● Exercise aim: Transcribe each record exactly; skip any picture.
:::
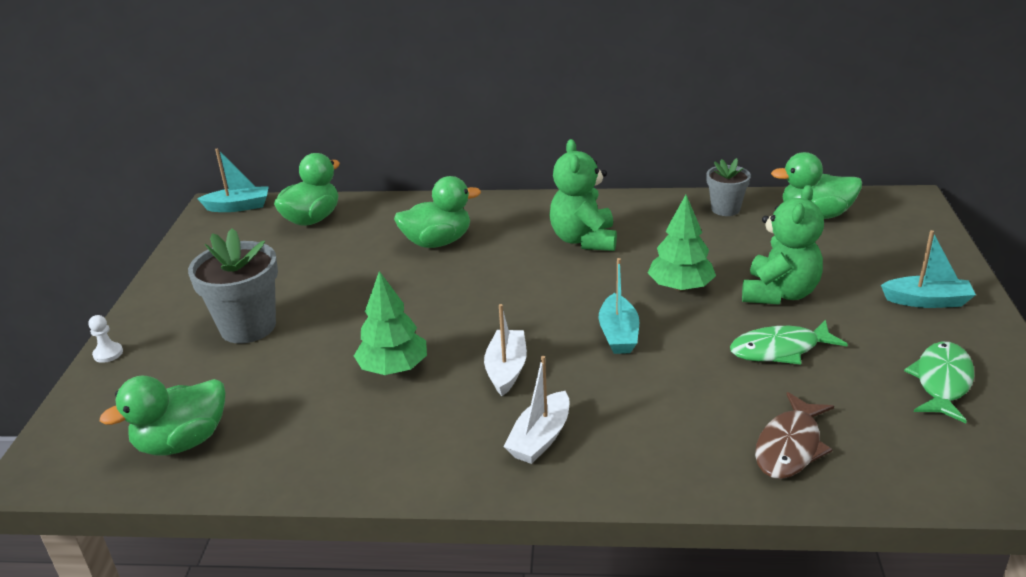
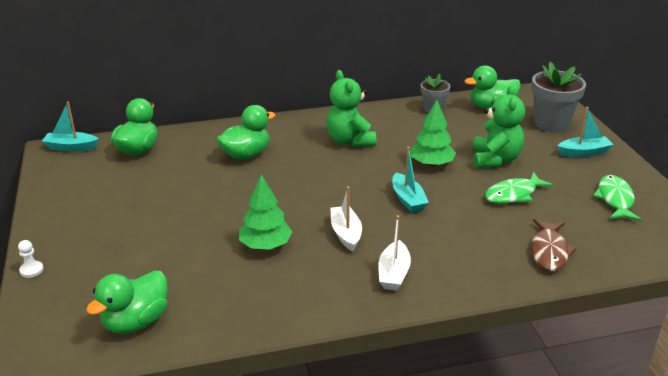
camera: 20 degrees left, 0 degrees up
(238, 207) = (71, 147): turquoise boat -> turquoise boat turned 150 degrees counterclockwise
(248, 327) = (136, 234): grey flower pot -> grey flower pot (551, 123)

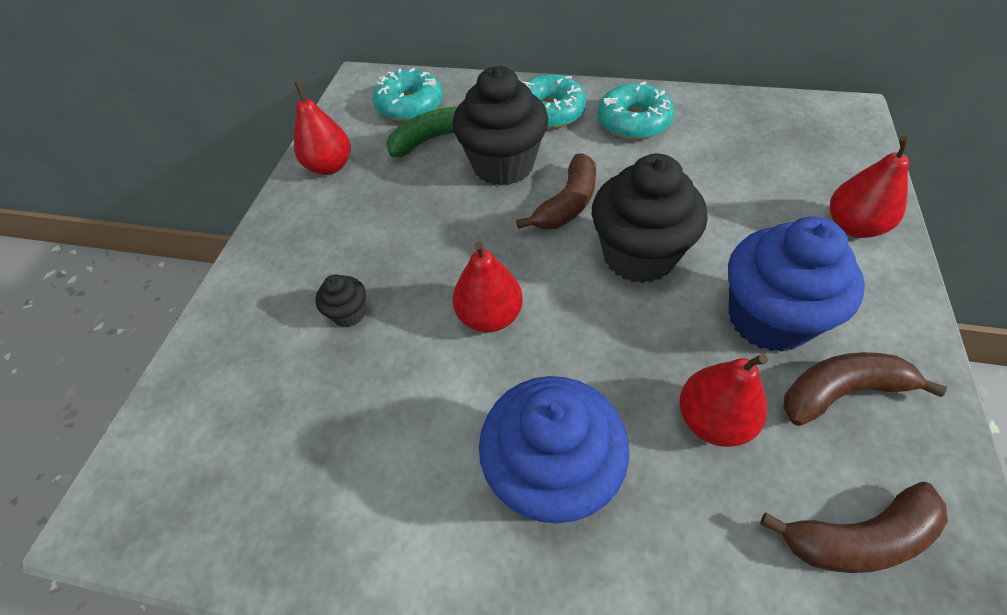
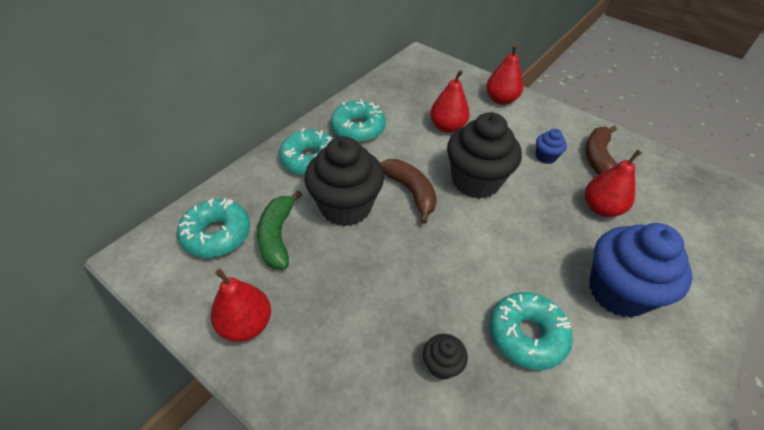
camera: 70 degrees left, 5 degrees down
(422, 379) = (526, 335): none -> turquoise donut
(489, 316) = (488, 274): red pear -> red pear (447, 127)
(768, 318) = (545, 157): blue cupcake -> blue cupcake, size x0.45
(858, 537) = (673, 194): brown banana -> none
:::
● Your response:
camera: 20 degrees left, 0 degrees up
(238, 207) = (71, 147): turquoise boat -> turquoise boat turned 150 degrees counterclockwise
(248, 327) = (136, 234): grey flower pot -> grey flower pot (551, 123)

camera: 70 degrees left, 5 degrees down
(422, 379) = (526, 335): none -> turquoise donut
(489, 316) = (488, 274): red pear -> red pear (447, 127)
(768, 318) = (545, 157): blue cupcake -> blue cupcake, size x0.45
(858, 537) = (673, 194): brown banana -> none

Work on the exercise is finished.